> _Assigned task_
If a line of the listing contains the string "HEAT", return that line.

> _Recorded data_
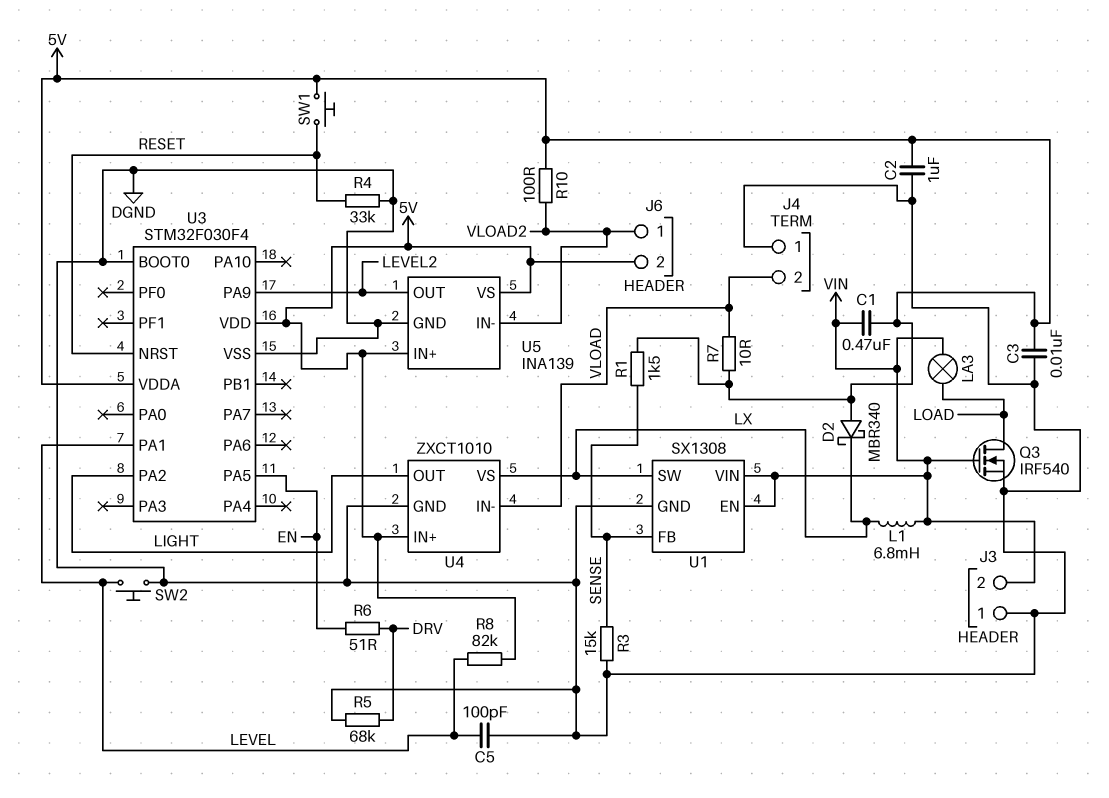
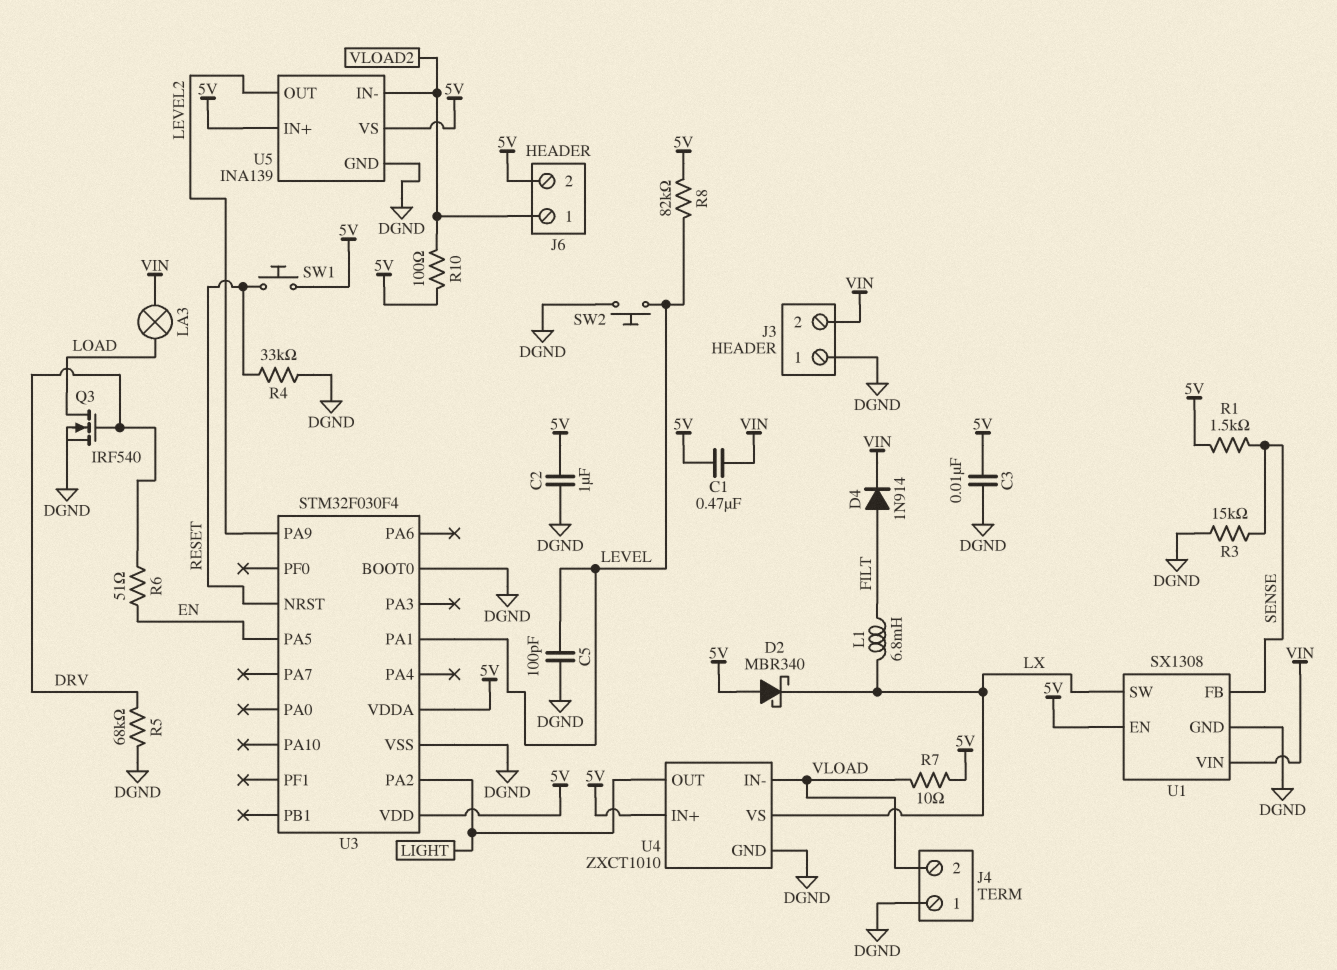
D4: none -> diode 1N914 (A FILT, K VIN)
L1: 6.8mH (LX, VIN) -> 6.8mH (FILT, LX)
Q3: NMOS IRF540 (G VIN, D LOAD, S DGND) -> NMOS IRF540 (G DRV, D LOAD, S DGND)
U1 pin EN: VIN -> 5V

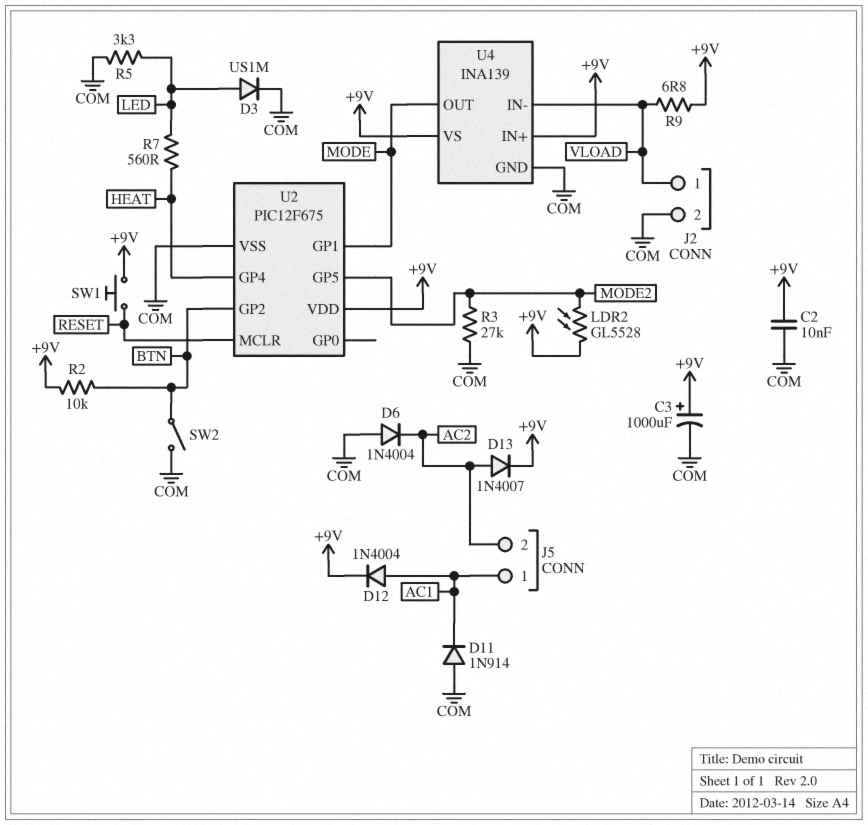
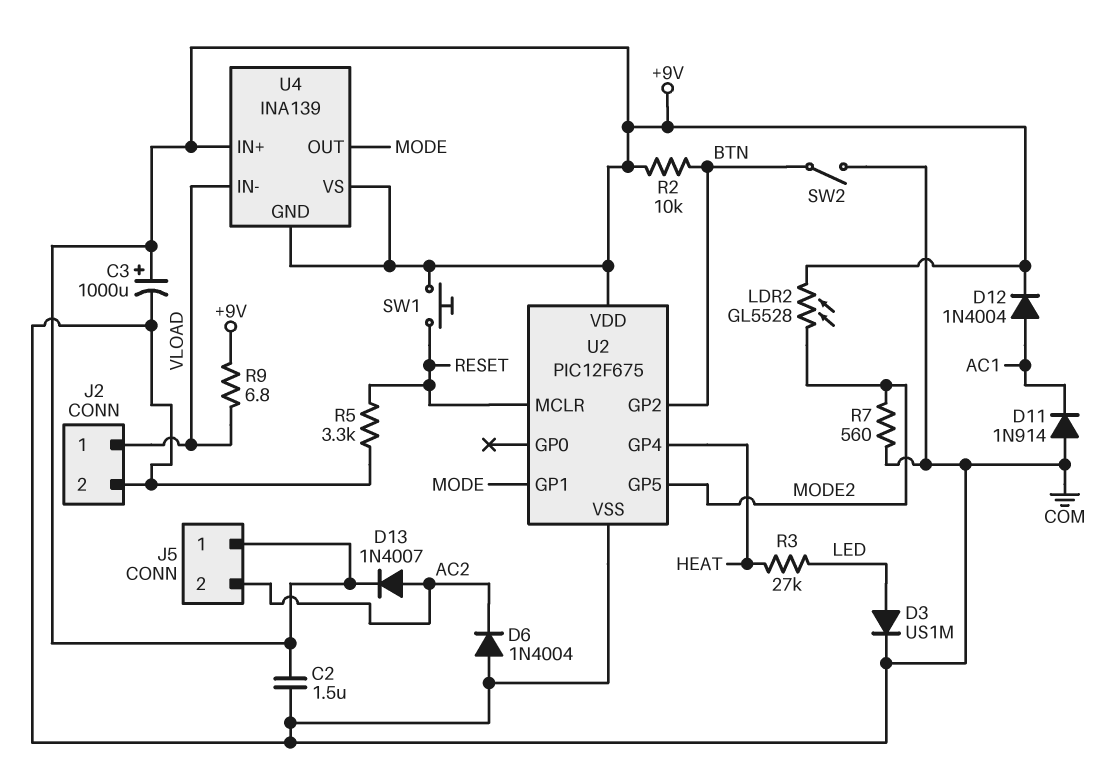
C2: 10nF (+9V, COM) -> 1.5uF (+9V, COM)
J5 pin 1: AC1 -> +9V
R3: 27k (COM, MODE2) -> 27k (HEAT, LED)
R5: 3.3k (COM, LED) -> 3.3k (COM, RESET)
R7: 560 (HEAT, LED) -> 560 (COM, MODE2)
U4 pin GND: COM -> +9V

> _Solution_
R3: 27k (COM, MODE2) -> 27k (HEAT, LED)
R7: 560 (HEAT, LED) -> 560 (COM, MODE2)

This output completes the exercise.